→ **Problem description**
Could you repeat the records below exactly as written?

→ **Extracted data**

•••

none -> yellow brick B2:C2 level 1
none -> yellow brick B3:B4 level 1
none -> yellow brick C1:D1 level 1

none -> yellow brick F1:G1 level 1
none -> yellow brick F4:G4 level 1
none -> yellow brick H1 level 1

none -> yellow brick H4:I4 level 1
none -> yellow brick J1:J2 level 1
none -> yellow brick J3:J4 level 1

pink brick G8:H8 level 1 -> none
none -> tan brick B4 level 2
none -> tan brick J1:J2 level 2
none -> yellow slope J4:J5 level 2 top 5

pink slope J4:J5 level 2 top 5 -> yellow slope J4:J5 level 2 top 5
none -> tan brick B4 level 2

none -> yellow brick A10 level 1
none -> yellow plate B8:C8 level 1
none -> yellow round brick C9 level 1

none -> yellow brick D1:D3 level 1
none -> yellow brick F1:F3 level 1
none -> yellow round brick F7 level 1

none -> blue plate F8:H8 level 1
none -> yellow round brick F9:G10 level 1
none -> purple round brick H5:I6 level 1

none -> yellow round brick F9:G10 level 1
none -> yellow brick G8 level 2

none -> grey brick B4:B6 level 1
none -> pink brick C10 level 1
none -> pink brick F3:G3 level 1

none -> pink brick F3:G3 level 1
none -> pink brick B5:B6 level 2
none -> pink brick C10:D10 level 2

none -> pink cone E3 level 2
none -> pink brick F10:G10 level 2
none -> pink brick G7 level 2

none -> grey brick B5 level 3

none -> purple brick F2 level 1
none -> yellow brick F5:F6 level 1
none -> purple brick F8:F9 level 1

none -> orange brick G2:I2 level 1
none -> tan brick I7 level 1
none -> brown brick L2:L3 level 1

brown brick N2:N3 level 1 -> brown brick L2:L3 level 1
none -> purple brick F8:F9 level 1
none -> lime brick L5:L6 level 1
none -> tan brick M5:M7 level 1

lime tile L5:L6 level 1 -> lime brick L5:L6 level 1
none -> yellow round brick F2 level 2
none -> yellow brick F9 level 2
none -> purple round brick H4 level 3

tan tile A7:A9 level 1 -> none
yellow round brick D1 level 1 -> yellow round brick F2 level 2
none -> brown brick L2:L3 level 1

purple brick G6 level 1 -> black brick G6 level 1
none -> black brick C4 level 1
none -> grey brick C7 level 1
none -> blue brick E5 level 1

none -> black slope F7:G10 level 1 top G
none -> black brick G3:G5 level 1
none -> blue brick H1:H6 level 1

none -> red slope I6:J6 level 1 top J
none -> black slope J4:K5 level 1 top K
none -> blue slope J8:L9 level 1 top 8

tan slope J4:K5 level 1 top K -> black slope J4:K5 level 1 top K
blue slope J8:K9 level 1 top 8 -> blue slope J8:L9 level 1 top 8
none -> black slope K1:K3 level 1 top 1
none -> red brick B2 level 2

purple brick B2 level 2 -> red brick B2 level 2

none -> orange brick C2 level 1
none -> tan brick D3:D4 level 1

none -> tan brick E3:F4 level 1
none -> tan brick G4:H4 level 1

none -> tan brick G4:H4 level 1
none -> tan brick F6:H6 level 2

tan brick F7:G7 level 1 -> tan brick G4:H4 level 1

•••

→ **Solution below**
none -> yellow brick B2:C2 level 1
none -> yellow brick B3:B4 level 1
none -> yellow brick C1:D1 level 1

none -> yellow brick F1:G1 level 1
none -> yellow brick F4:G4 level 1
none -> yellow brick H1 level 1

none -> yellow brick H4:I4 level 1
none -> yellow brick J1:J2 level 1
none -> yellow brick J3:J4 level 1

pink brick G8:H8 level 1 -> none
none -> tan brick B4 level 2
none -> tan brick J1:J2 level 2
none -> yellow slope J4:J5 level 2 top 5

pink slope J4:J5 level 2 top 5 -> yellow slope J4:J5 level 2 top 5
none -> tan brick B4 level 2

none -> yellow brick A10 level 1
none -> yellow plate B8:C8 level 1
none -> yellow round brick C9 level 1

none -> yellow brick D1:D3 level 1
none -> yellow brick F1:F3 level 1
none -> yellow round brick F7 level 1

none -> blue plate F8:H8 level 1
none -> yellow round brick F9:G10 level 1
none -> purple round brick H5:I6 level 1

none -> yellow round brick F9:G10 level 1
none -> yellow brick G8 level 2

none -> grey brick B4:B6 level 1
none -> pink brick C10 level 1
none -> pink brick F3:G3 level 1

none -> pink brick F3:G3 level 1
none -> pink brick B5:B6 level 2
none -> pink brick C10:D10 level 2

none -> pink cone E3 level 2
none -> pink brick F10:G10 level 2
none -> pink brick G7 level 2

none -> grey brick B5 level 3

none -> purple brick F2 level 1
none -> yellow brick F5:F6 level 1
none -> purple brick F8:F9 level 1

none -> orange brick G2:I2 level 1
none -> tan brick I7 level 1
none -> brown brick L2:L3 level 1

brown brick N2:N3 level 1 -> brown brick L2:L3 level 1
none -> purple brick F8:F9 level 1
none -> lime brick L5:L6 level 1
none -> tan brick M5:M7 level 1

lime tile L5:L6 level 1 -> lime brick L5:L6 level 1
none -> yellow round brick F2 level 2
none -> yellow brick F9 level 2
none -> purple round brick H4 level 3

tan tile A7:A9 level 1 -> none
yellow round brick D1 level 1 -> yellow round brick F2 level 2
none -> brown brick L2:L3 level 1

purple brick G6 level 1 -> black brick G6 level 1
none -> black brick C4 level 1
none -> grey brick C7 level 1
none -> blue brick E5 level 1

none -> black slope F7:G10 level 1 top G
none -> black brick G3:G5 level 1
none -> blue brick H1:H6 level 1

none -> red slope I6:J6 level 1 top J
none -> black slope J4:K5 level 1 top K
none -> blue slope J8:L9 level 1 top 8

tan slope J4:K5 level 1 top K -> black slope J4:K5 level 1 top K
blue slope J8:K9 level 1 top 8 -> blue slope J8:L9 level 1 top 8
none -> black slope K1:K3 level 1 top 1
none -> red brick B2 level 2

purple brick B2 level 2 -> red brick B2 level 2

none -> orange brick C2 level 1
none -> tan brick D3:D4 level 1

none -> tan brick E3:F4 level 1
none -> tan brick G4:H4 level 1

none -> tan brick G4:H4 level 1
none -> tan brick F6:H6 level 2

tan brick F7:G7 level 1 -> tan brick G4:H4 level 1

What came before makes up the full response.